(RECORDS PROVIDED begins)

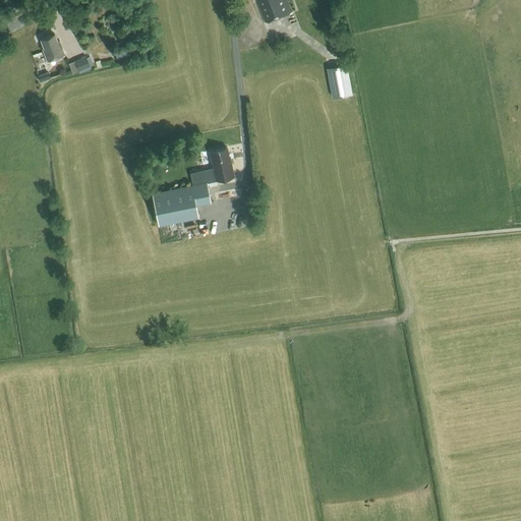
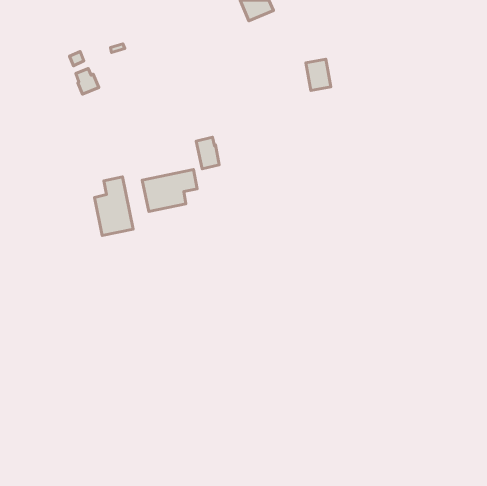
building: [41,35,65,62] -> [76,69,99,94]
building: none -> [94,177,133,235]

(RECORDS PROVIDED ends)
(RECORDS PROVIDED begins)

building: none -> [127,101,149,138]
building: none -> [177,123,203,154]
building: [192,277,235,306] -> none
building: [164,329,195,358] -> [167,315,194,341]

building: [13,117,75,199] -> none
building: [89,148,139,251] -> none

(RECORDS PROVIDED ends)
(RECORDS PROVIDED begins)

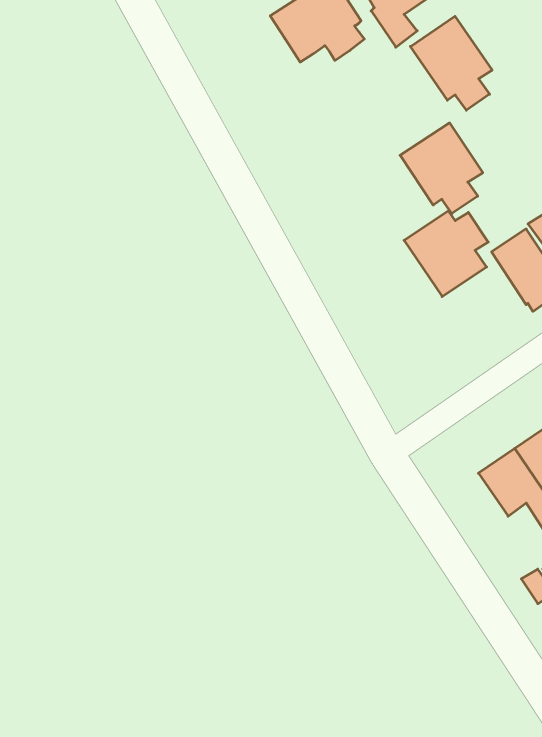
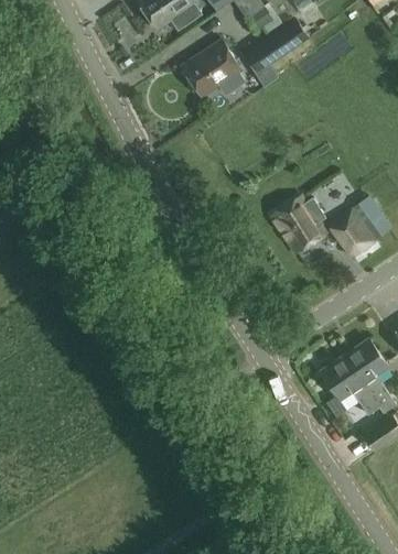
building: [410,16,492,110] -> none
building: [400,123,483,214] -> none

(RECORDS PROVIDED ends)

#### YOUR ASSIGNMENT
Return exactly the lines above from the line that has "building: [410,16,492,110] -> none" through the line that has "building: [400,123,483,214] -> none", inclusive, and nothing else.

#### EXERCISE OUTPUT
building: [410,16,492,110] -> none
building: [400,123,483,214] -> none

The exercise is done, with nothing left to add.